Problem statement -
Output the data below exactly as it is, dropping the pictures from your copy.

[Items from a data source]
--------

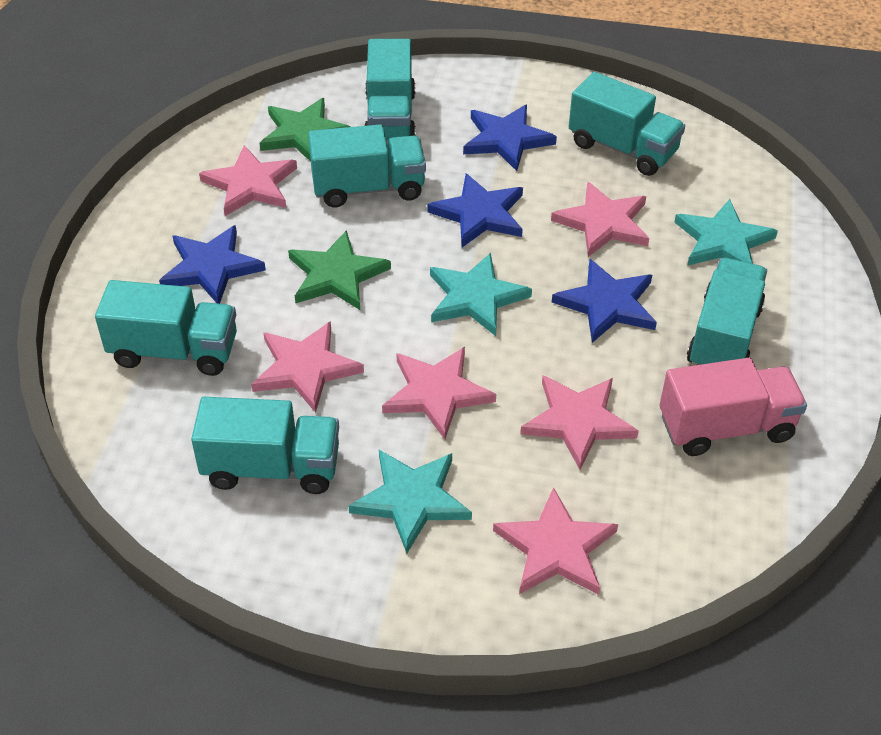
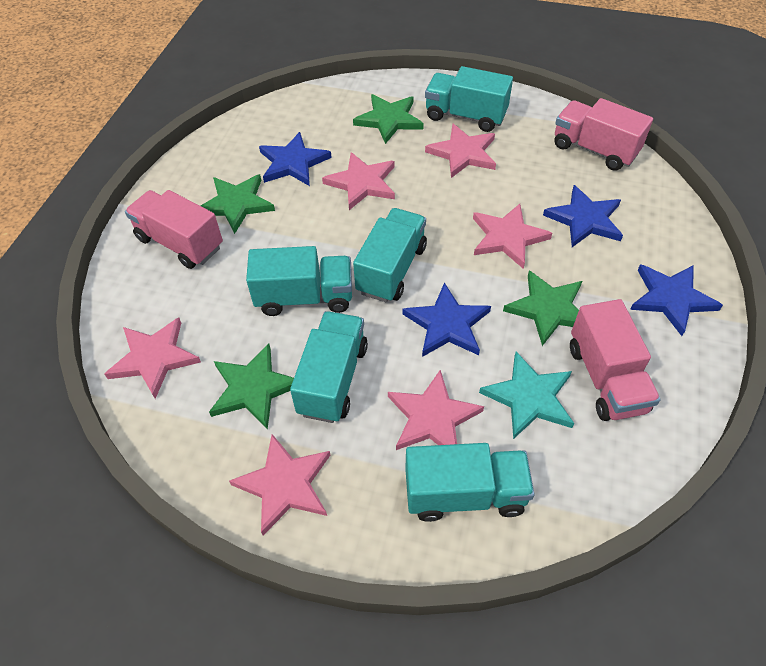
green star: [260,98,351,162] [288,230,391,310] = 2 -> [201,174,275,234] [209,344,294,430] [353,94,424,144] [503,271,582,346] = 4
pink truck: [660,358,807,456] = 1 -> [125,190,223,269] [555,98,653,171] [570,299,661,421] = 3
turquoise star: [349,450,472,553] [430,253,532,336] [674,199,778,266] = 3 -> [479,352,574,439] = 1
turquoise truck: [95,280,237,376] [191,397,339,494] [308,124,426,208] [365,39,416,141] [569,72,685,176] [687,258,767,365] = 6 -> [246,246,352,316] [290,311,368,423] [353,208,427,302] [405,443,535,522] [425,66,513,132] = 5

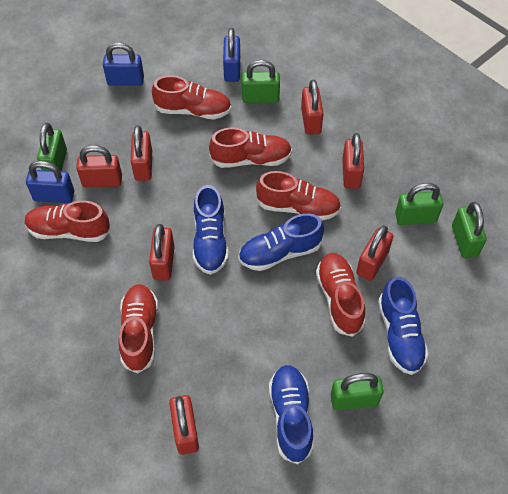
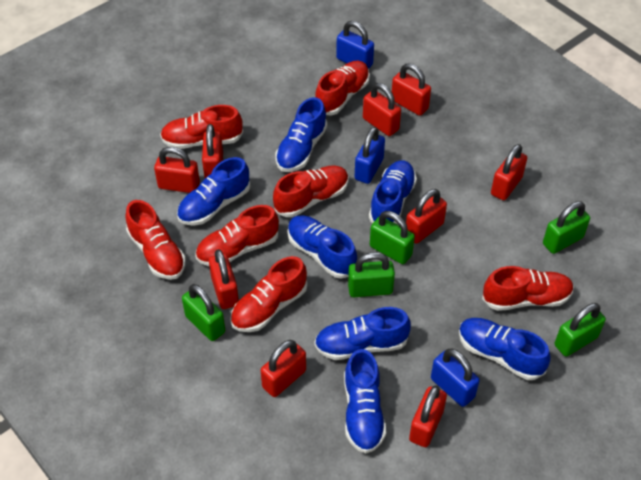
blue shoe: [193,185,228,275] [238,214,324,271] [269,365,314,464] [378,277,428,375] = 4 -> [177,157,251,226] [275,97,327,172] [287,215,357,279] [314,307,411,360] [344,349,386,454] [369,160,417,224] [459,318,551,380] = 7
red padlock: [76,145,122,187] [131,125,152,181] [149,224,175,280] [169,395,199,455] [301,80,324,135] [342,133,364,189] [356,225,393,281] = 7 -> [154,147,200,193] [202,124,223,178] [209,249,239,309] [261,340,306,397] [363,83,401,136] [392,63,431,116] [406,189,447,244] [409,385,447,447] [491,144,527,200] = 9
red shoe: [25,201,111,242] [118,284,158,374] [152,76,232,119] [209,128,292,168] [256,171,341,221] [316,253,365,337] = 6 -> [125,200,186,280] [160,105,243,149] [195,205,279,266] [230,256,308,332] [273,165,349,217] [315,61,370,115] [482,266,574,311] = 7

--------

Answer to the problem -
green star: [260,98,351,162] [288,230,391,310] = 2 -> [201,174,275,234] [209,344,294,430] [353,94,424,144] [503,271,582,346] = 4
pink truck: [660,358,807,456] = 1 -> [125,190,223,269] [555,98,653,171] [570,299,661,421] = 3
turquoise star: [349,450,472,553] [430,253,532,336] [674,199,778,266] = 3 -> [479,352,574,439] = 1
turquoise truck: [95,280,237,376] [191,397,339,494] [308,124,426,208] [365,39,416,141] [569,72,685,176] [687,258,767,365] = 6 -> [246,246,352,316] [290,311,368,423] [353,208,427,302] [405,443,535,522] [425,66,513,132] = 5

blue shoe: [193,185,228,275] [238,214,324,271] [269,365,314,464] [378,277,428,375] = 4 -> [177,157,251,226] [275,97,327,172] [287,215,357,279] [314,307,411,360] [344,349,386,454] [369,160,417,224] [459,318,551,380] = 7
red padlock: [76,145,122,187] [131,125,152,181] [149,224,175,280] [169,395,199,455] [301,80,324,135] [342,133,364,189] [356,225,393,281] = 7 -> [154,147,200,193] [202,124,223,178] [209,249,239,309] [261,340,306,397] [363,83,401,136] [392,63,431,116] [406,189,447,244] [409,385,447,447] [491,144,527,200] = 9
red shoe: [25,201,111,242] [118,284,158,374] [152,76,232,119] [209,128,292,168] [256,171,341,221] [316,253,365,337] = 6 -> [125,200,186,280] [160,105,243,149] [195,205,279,266] [230,256,308,332] [273,165,349,217] [315,61,370,115] [482,266,574,311] = 7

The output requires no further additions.